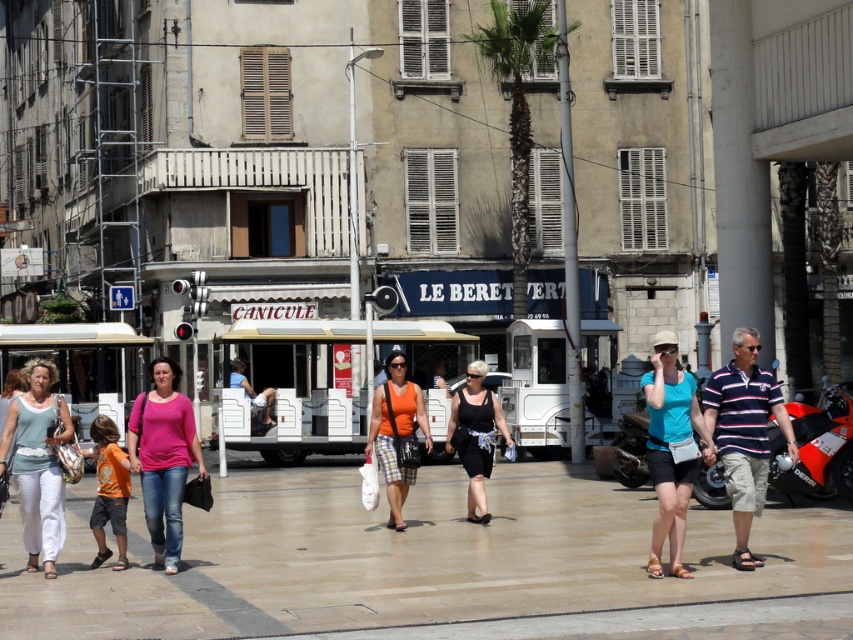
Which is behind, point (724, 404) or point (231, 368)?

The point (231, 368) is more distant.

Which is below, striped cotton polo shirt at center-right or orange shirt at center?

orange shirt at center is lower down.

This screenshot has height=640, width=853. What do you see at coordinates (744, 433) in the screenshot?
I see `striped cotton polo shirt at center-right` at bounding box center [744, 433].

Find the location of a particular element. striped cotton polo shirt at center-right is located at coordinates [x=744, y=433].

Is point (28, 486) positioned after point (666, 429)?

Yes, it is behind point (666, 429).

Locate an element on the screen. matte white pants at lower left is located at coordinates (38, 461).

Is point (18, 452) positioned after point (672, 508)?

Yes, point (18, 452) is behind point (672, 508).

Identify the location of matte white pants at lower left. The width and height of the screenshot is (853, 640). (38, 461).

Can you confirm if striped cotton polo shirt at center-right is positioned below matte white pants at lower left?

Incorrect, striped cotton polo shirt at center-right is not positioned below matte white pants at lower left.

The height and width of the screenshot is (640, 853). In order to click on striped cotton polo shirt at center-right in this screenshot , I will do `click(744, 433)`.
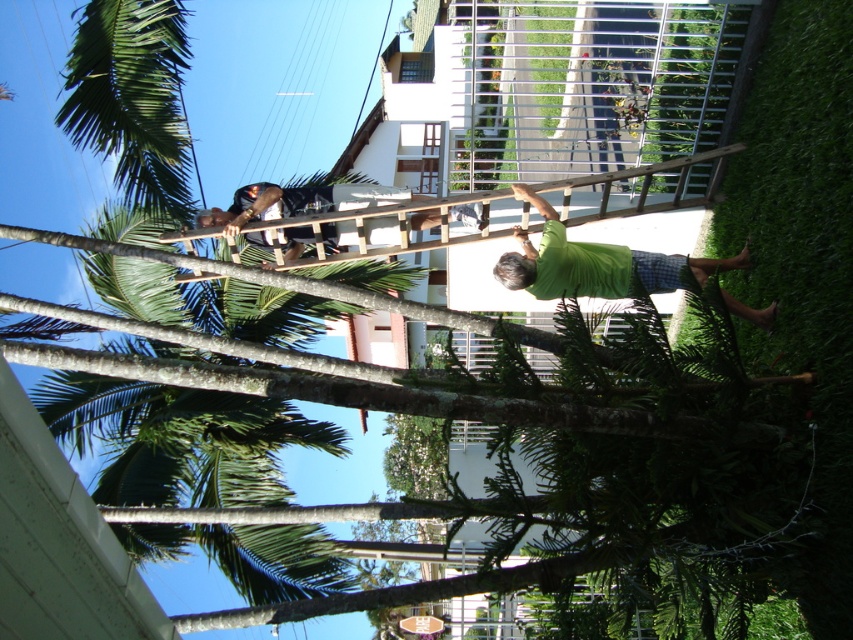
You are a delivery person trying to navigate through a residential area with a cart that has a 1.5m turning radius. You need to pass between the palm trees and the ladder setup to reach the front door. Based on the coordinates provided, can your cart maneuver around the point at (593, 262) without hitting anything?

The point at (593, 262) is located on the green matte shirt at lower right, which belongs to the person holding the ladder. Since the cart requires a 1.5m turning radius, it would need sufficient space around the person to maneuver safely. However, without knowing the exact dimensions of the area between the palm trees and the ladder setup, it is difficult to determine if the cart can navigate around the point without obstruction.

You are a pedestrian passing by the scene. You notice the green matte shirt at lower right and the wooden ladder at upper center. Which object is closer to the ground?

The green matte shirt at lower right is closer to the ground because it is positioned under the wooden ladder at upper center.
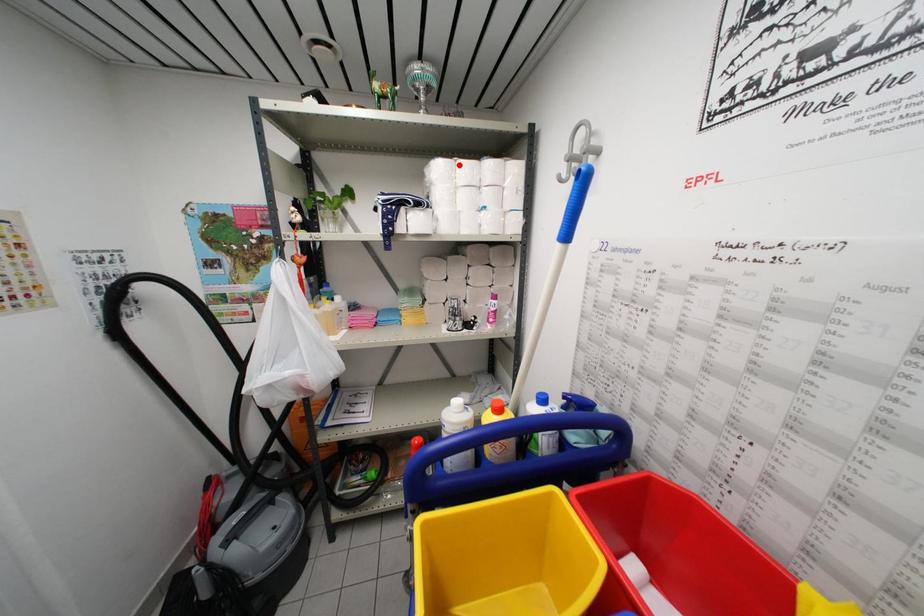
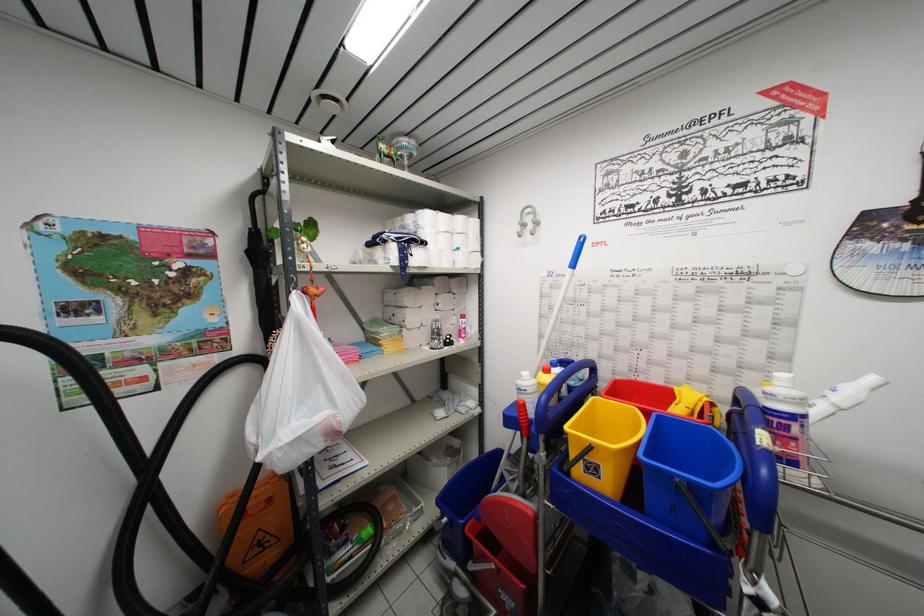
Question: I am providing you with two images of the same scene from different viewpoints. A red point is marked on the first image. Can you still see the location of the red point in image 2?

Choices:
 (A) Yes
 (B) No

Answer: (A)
********
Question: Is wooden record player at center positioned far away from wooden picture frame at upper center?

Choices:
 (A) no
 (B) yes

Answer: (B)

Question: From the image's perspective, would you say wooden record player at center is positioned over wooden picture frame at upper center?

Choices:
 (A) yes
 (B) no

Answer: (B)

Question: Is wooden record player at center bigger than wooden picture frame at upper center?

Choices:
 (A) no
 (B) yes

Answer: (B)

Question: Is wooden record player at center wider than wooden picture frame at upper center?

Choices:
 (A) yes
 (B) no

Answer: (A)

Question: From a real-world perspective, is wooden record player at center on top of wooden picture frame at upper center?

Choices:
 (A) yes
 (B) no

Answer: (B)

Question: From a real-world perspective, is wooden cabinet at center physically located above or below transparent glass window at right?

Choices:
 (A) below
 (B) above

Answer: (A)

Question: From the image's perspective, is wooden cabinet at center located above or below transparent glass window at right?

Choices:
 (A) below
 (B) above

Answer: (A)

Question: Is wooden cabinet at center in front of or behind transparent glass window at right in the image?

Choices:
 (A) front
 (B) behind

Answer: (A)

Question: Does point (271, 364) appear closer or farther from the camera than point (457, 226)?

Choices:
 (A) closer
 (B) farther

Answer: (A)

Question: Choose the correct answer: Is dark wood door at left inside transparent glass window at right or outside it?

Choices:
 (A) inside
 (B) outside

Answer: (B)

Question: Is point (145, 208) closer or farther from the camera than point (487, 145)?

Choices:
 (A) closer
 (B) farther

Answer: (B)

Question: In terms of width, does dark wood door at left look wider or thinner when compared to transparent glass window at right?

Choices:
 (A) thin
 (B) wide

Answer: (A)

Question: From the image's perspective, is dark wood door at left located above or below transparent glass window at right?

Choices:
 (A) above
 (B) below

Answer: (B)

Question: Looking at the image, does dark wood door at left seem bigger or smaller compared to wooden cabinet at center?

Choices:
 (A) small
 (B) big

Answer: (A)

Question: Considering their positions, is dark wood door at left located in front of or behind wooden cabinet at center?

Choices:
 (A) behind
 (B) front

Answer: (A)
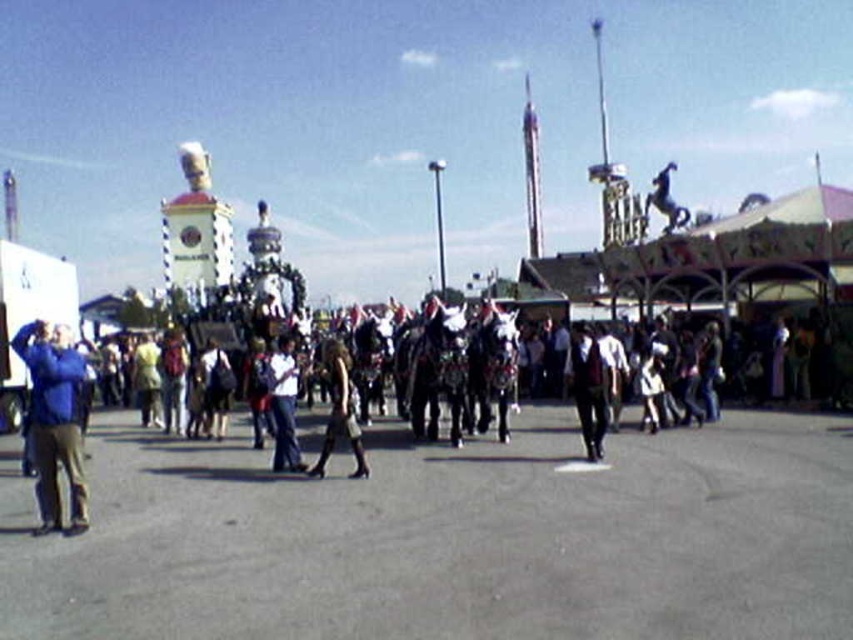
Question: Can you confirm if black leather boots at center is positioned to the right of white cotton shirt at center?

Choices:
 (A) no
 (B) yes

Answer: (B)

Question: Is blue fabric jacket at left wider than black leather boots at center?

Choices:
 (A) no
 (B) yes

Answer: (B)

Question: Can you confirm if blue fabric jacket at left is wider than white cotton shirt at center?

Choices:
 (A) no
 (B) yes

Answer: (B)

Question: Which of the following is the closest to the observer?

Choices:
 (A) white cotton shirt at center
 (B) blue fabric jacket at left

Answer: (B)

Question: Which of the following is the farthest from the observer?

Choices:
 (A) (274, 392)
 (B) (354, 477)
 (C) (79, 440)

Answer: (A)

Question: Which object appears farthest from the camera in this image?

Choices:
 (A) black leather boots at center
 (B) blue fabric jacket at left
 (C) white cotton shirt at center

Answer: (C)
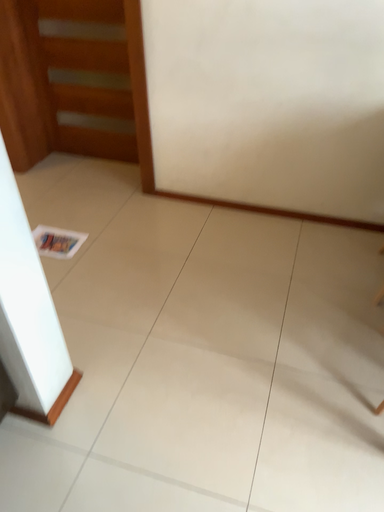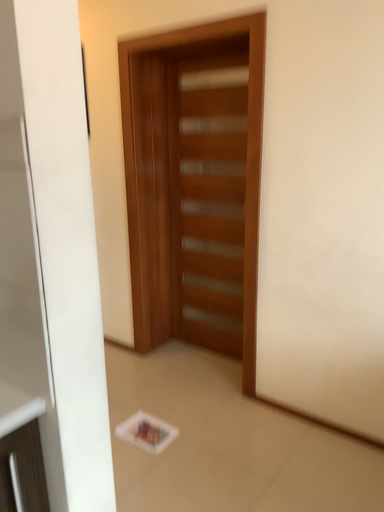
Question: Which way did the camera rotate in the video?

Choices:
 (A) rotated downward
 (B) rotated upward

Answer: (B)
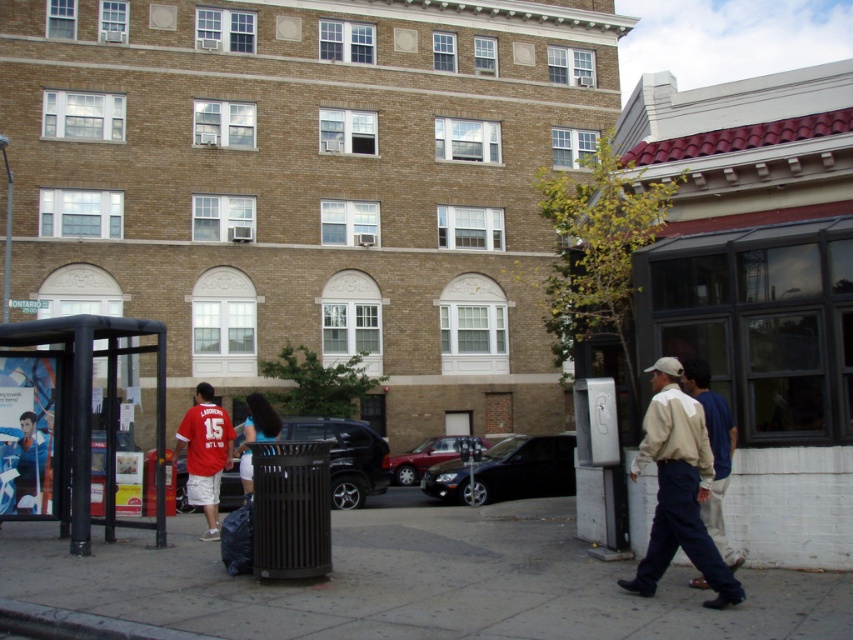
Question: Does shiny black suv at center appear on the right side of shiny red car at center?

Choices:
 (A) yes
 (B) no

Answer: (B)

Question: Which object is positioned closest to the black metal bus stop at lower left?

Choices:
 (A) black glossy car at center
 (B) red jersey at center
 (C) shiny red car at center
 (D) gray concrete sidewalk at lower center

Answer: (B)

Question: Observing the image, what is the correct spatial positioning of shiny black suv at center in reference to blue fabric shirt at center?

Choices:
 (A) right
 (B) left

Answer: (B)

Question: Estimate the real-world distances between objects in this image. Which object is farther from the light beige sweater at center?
********
#### THE PROBLEM
Rewrite the stretch of the listing from the line containing "Question: Observing the" through the line containing "Question: Estimate the", swapping "shiny black suv" for "dark gray sedan" and leaving everything else untouched. Return only those lines.

#### CORRECT ANSWER
Question: Observing the image, what is the correct spatial positioning of dark gray sedan at center in reference to blue fabric shirt at center?

Choices:
 (A) right
 (B) left

Answer: (B)

Question: Estimate the real-world distances between objects in this image. Which object is farther from the light beige sweater at center?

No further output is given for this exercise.